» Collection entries
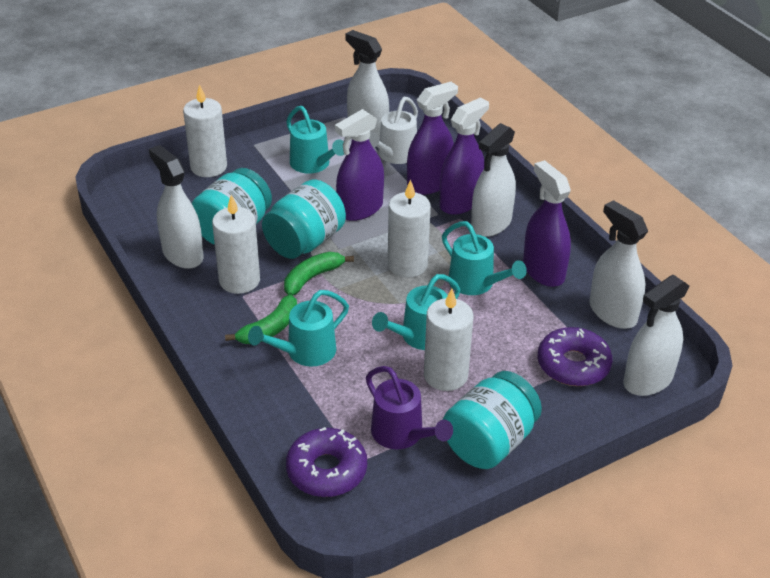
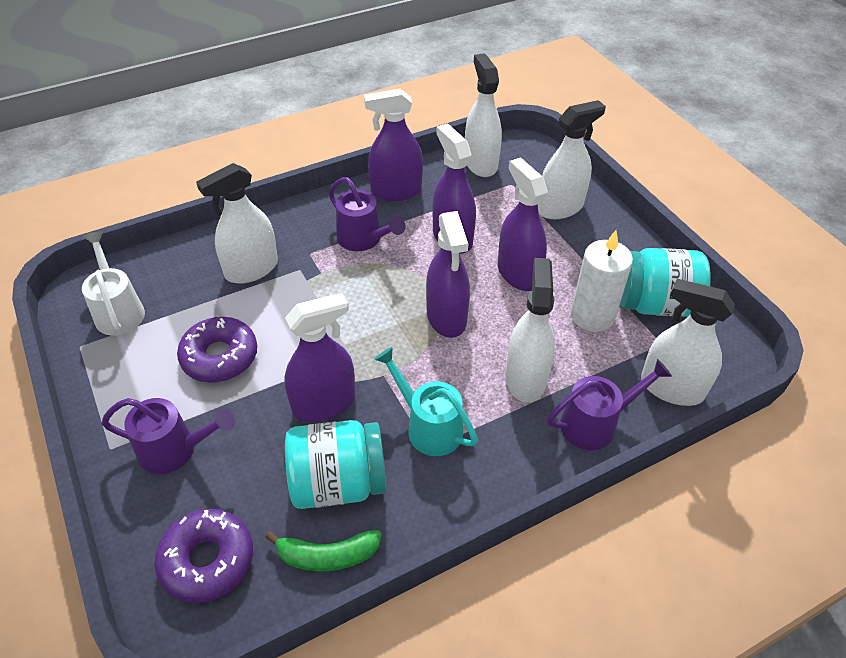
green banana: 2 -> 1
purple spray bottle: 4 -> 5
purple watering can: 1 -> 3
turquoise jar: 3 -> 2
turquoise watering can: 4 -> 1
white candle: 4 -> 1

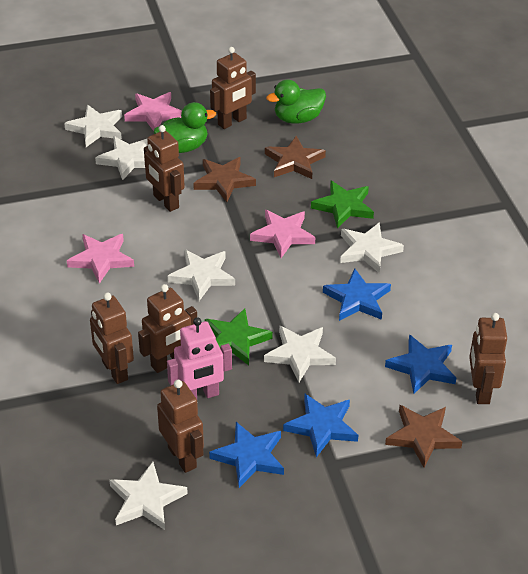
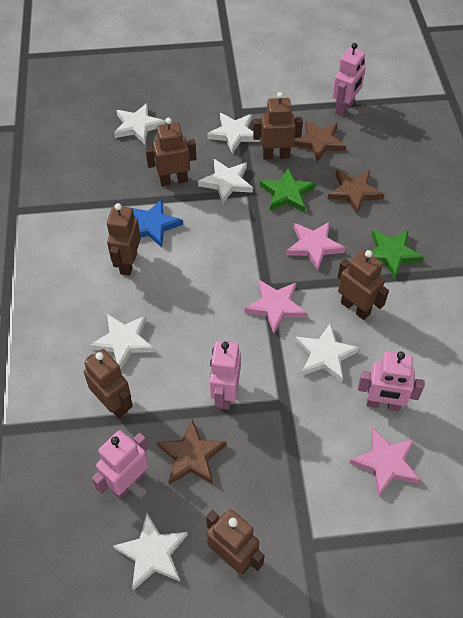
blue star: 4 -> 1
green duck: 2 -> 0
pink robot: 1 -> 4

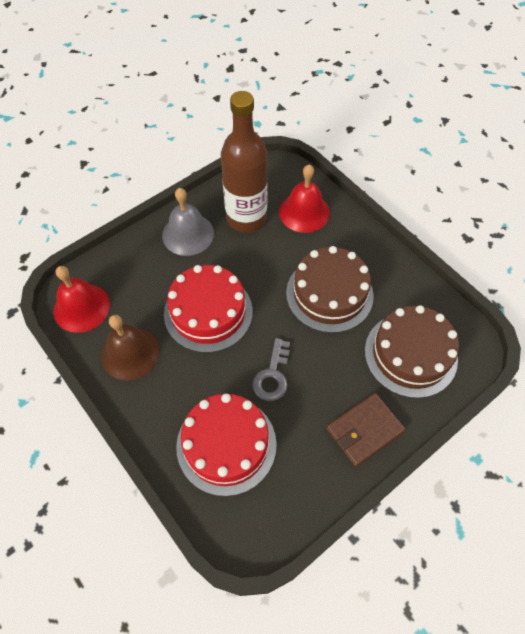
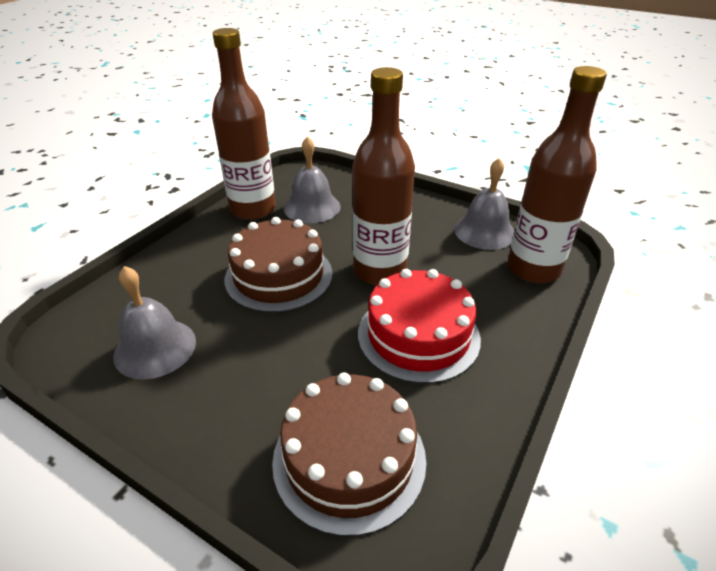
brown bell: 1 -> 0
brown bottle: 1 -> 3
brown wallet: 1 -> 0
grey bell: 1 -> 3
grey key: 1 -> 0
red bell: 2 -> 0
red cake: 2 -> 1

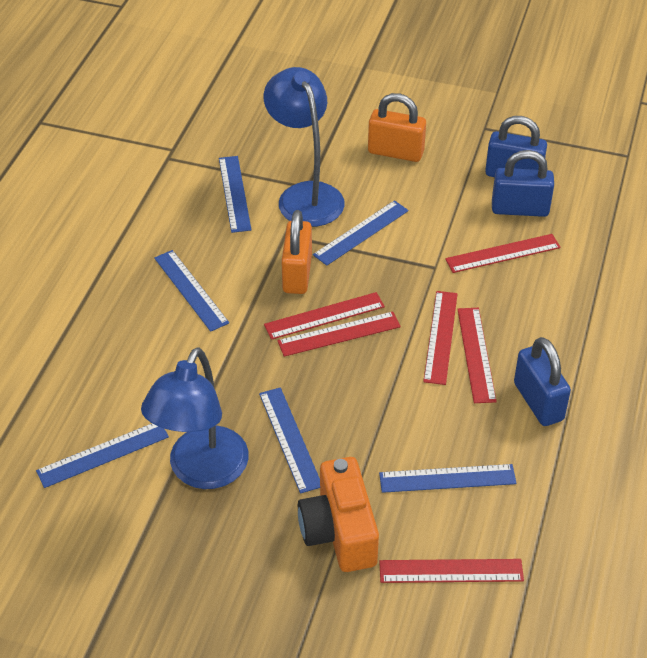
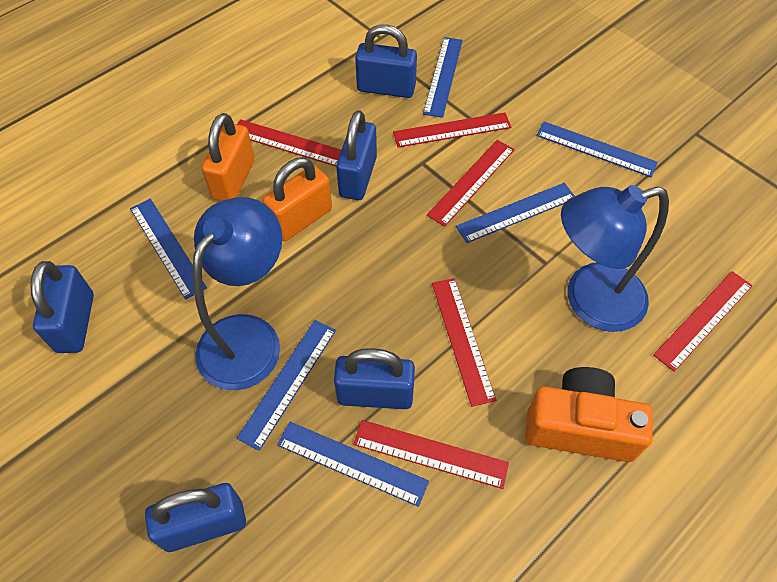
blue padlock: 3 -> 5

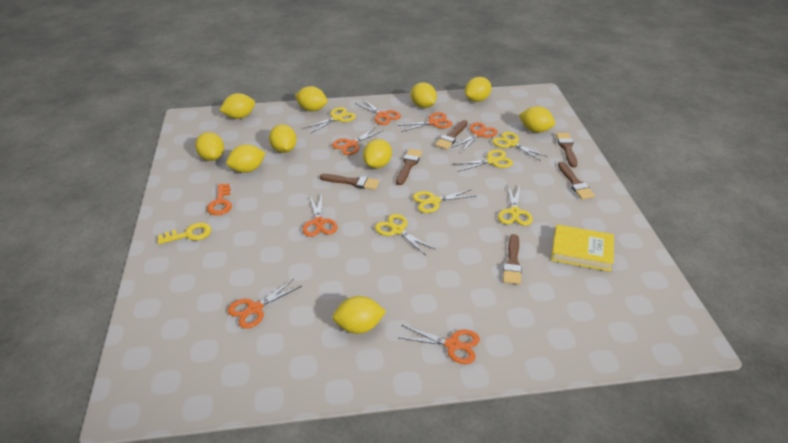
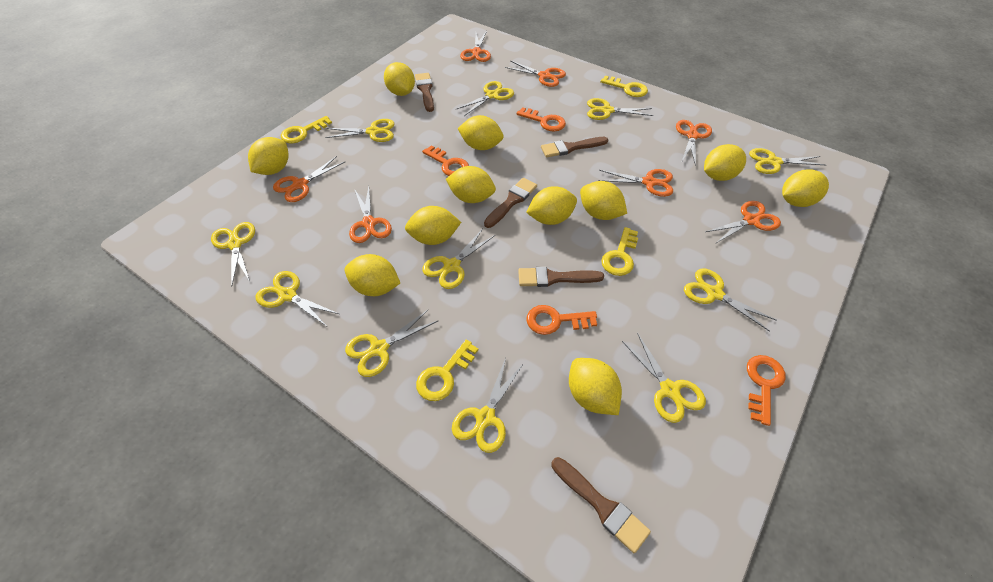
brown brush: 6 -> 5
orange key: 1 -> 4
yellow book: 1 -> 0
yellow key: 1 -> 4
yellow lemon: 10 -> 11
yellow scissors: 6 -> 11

» What is expected
Could you please write out the entries exactly as they are, with every picture left out?

» Your solution
green banana: 2 -> 1
purple spray bottle: 4 -> 5
purple watering can: 1 -> 3
turquoise jar: 3 -> 2
turquoise watering can: 4 -> 1
white candle: 4 -> 1

blue star: 4 -> 1
green duck: 2 -> 0
pink robot: 1 -> 4

brown bell: 1 -> 0
brown bottle: 1 -> 3
brown wallet: 1 -> 0
grey bell: 1 -> 3
grey key: 1 -> 0
red bell: 2 -> 0
red cake: 2 -> 1

blue padlock: 3 -> 5

brown brush: 6 -> 5
orange key: 1 -> 4
yellow book: 1 -> 0
yellow key: 1 -> 4
yellow lemon: 10 -> 11
yellow scissors: 6 -> 11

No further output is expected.